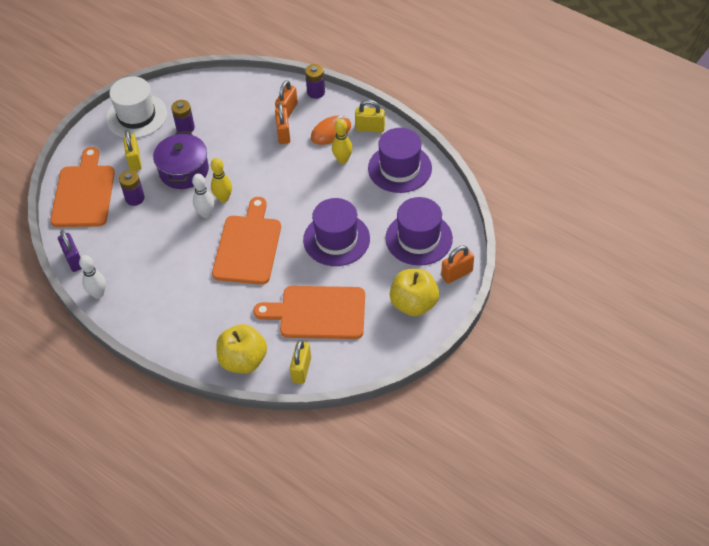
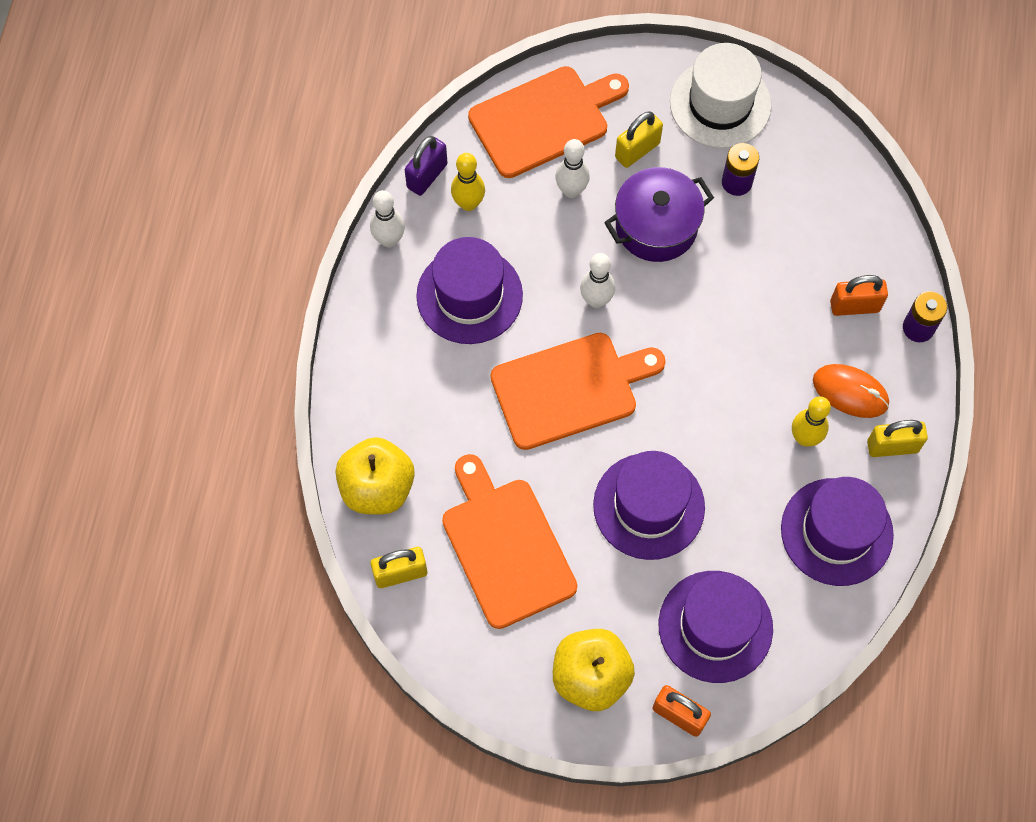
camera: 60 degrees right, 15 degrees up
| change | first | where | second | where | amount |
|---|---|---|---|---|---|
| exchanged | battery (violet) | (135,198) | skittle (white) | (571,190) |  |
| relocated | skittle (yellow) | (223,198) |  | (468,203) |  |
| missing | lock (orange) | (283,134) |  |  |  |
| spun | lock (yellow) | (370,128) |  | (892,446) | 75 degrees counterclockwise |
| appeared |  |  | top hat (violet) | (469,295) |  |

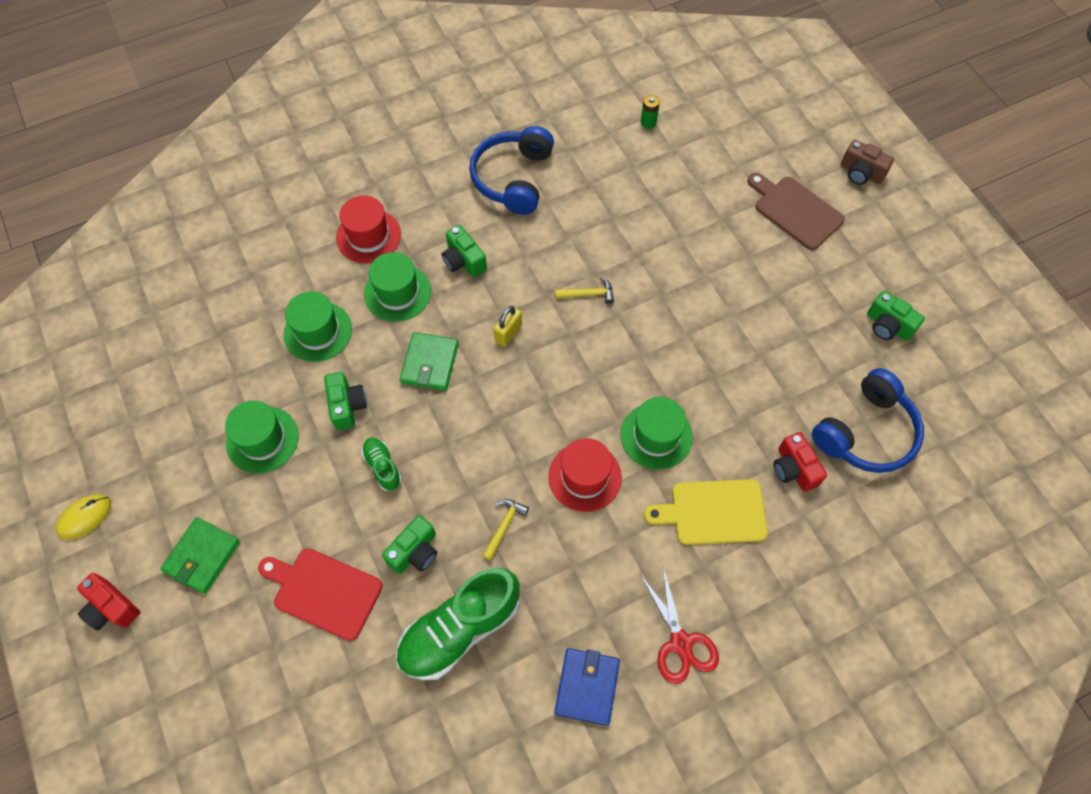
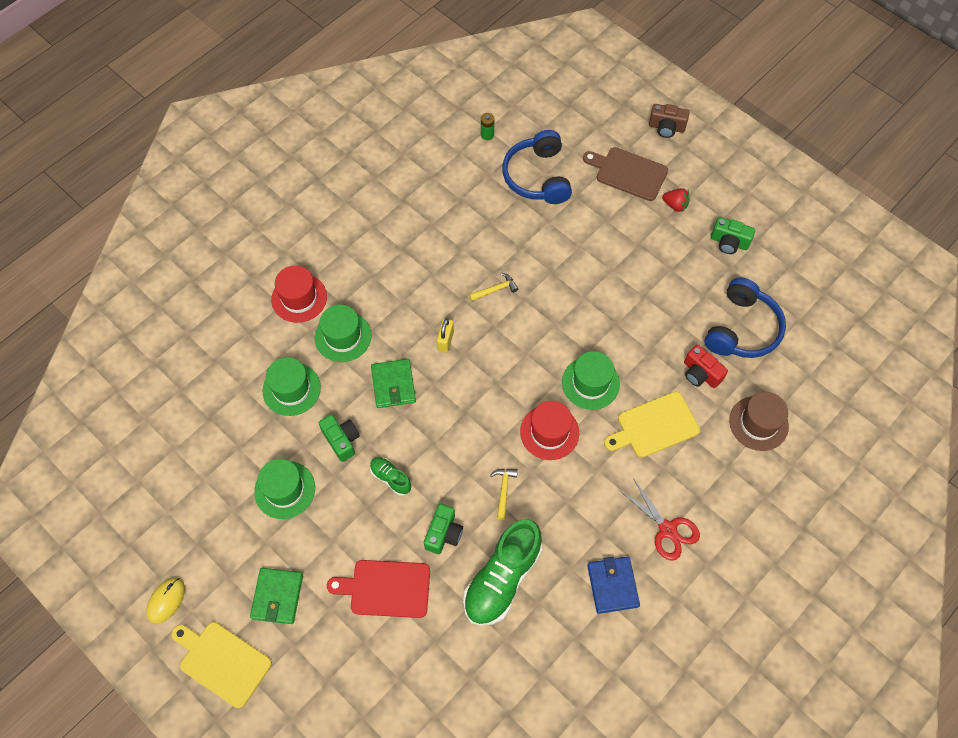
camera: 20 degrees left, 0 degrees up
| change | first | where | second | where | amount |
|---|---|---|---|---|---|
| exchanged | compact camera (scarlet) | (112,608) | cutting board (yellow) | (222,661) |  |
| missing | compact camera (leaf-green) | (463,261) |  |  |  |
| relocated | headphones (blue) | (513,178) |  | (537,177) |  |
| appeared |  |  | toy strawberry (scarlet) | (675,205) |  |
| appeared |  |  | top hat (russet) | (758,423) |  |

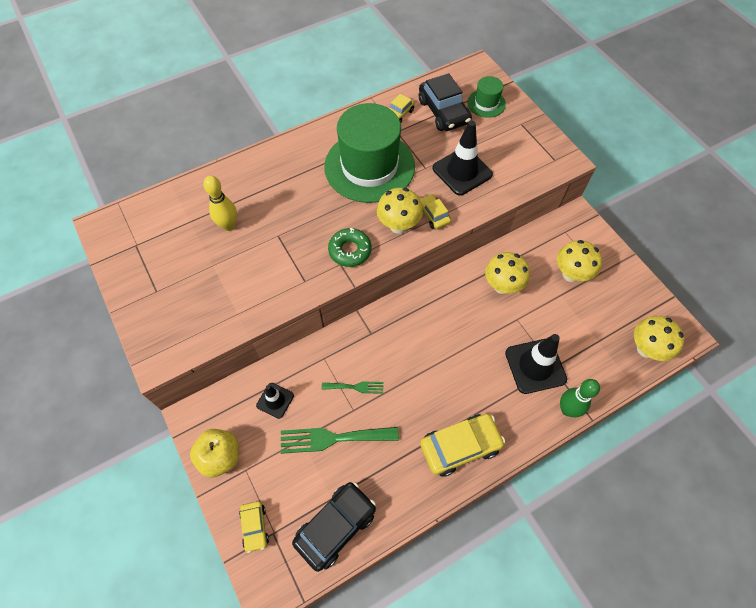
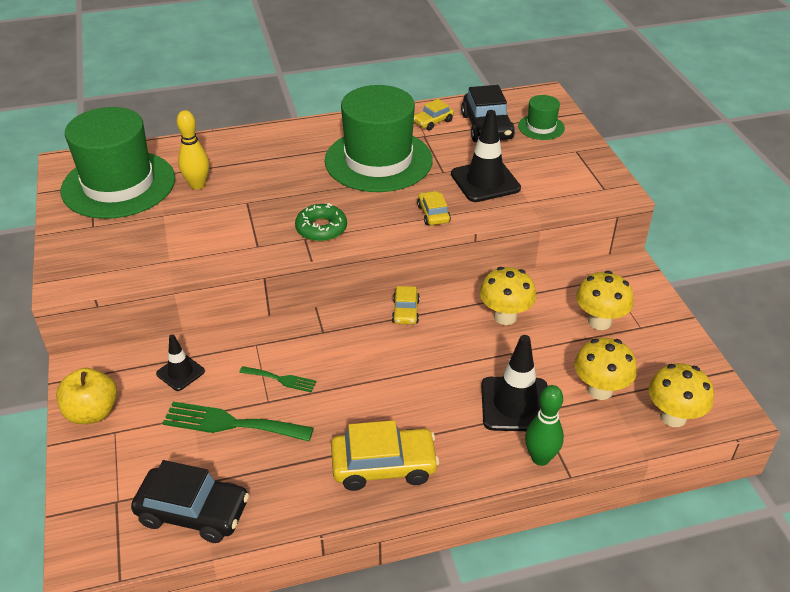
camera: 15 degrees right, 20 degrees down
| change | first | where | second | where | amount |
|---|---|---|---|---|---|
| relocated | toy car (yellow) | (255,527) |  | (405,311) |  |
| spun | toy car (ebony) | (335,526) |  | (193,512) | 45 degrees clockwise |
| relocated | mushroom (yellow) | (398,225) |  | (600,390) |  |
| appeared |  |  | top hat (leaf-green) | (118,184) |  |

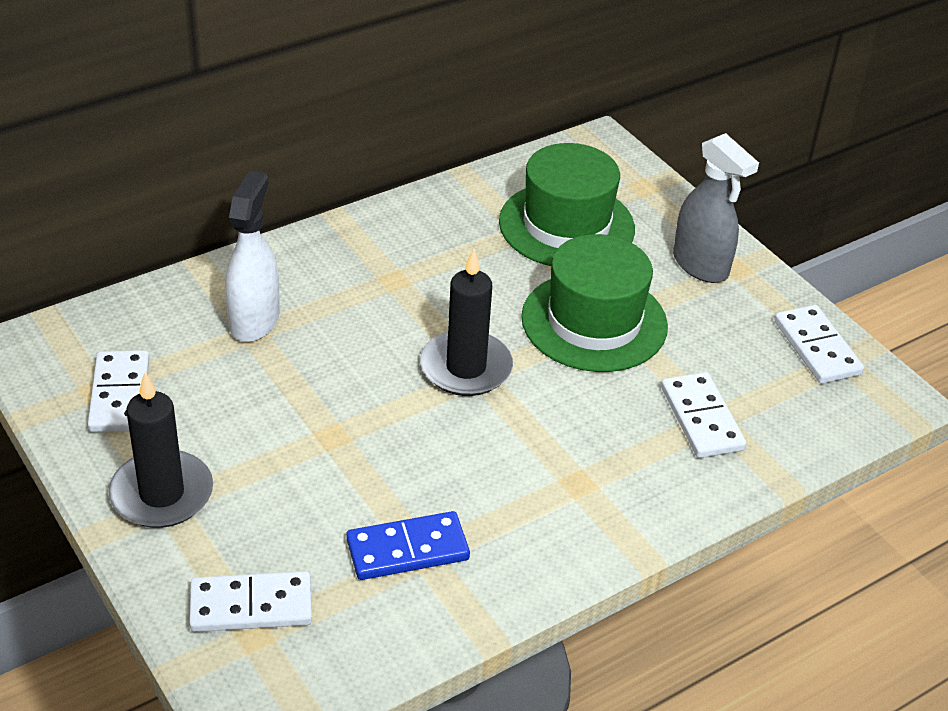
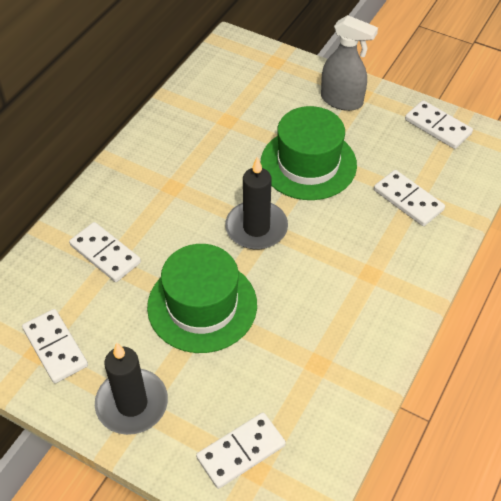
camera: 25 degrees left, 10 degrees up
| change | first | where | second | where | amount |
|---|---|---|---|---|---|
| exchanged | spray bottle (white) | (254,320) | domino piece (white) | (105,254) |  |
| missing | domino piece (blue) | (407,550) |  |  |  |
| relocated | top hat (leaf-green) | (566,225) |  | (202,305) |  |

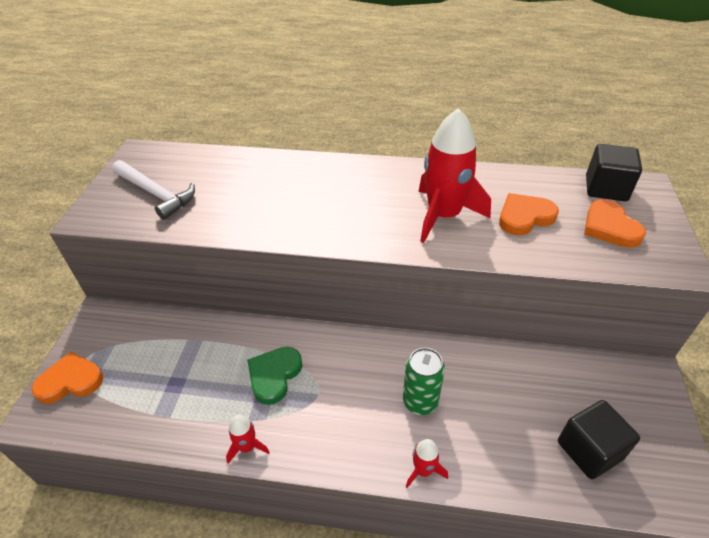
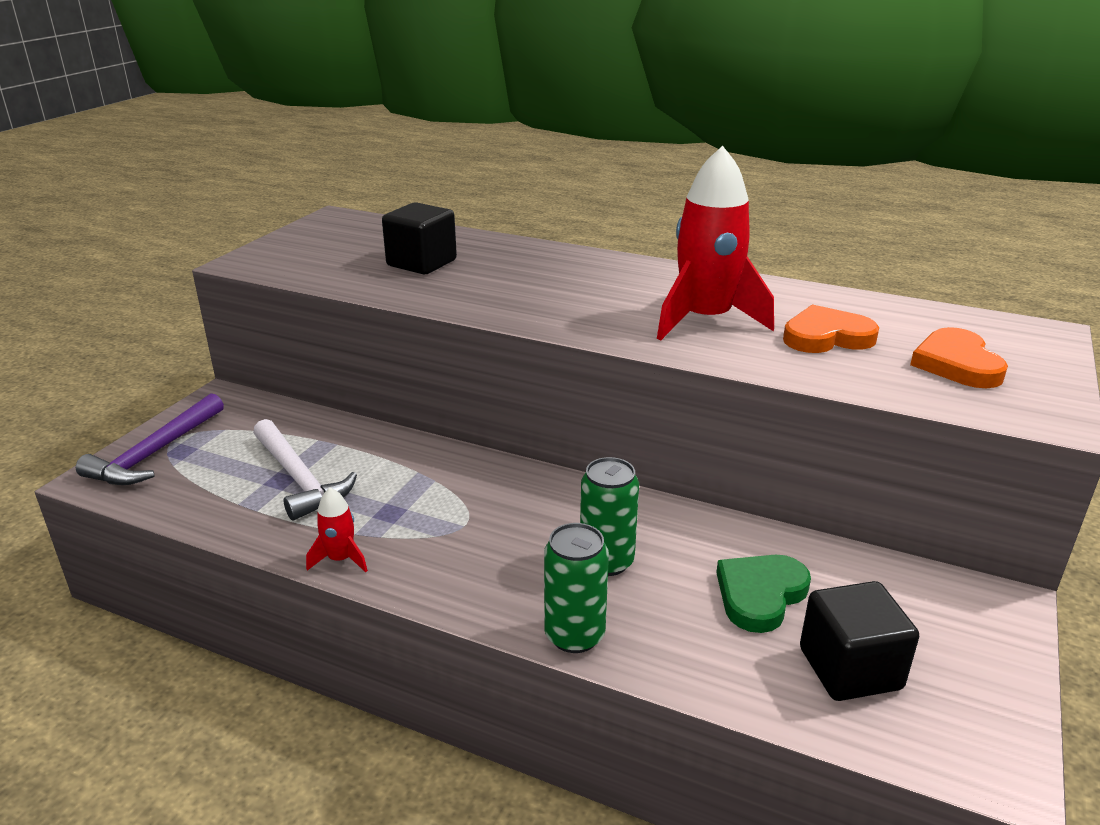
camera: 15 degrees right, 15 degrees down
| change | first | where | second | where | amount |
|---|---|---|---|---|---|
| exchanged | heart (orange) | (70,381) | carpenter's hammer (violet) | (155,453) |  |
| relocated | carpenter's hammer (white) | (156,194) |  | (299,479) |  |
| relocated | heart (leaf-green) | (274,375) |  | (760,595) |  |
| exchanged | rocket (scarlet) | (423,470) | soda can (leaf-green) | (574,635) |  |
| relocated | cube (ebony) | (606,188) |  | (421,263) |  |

★ ★ ★ ★ ★

• [WORK ITEM] Start with the first line of the records above and end with the line containing "degrees counterclockwise |". Output those lines exactly, pictures excluded.

• [EXERCISE RESULT]
camera: 60 degrees right, 15 degrees up
| change | first | where | second | where | amount |
|---|---|---|---|---|---|
| exchanged | battery (violet) | (135,198) | skittle (white) | (571,190) |  |
| relocated | skittle (yellow) | (223,198) |  | (468,203) |  |
| missing | lock (orange) | (283,134) |  |  |  |
| spun | lock (yellow) | (370,128) |  | (892,446) | 75 degrees counterclockwise |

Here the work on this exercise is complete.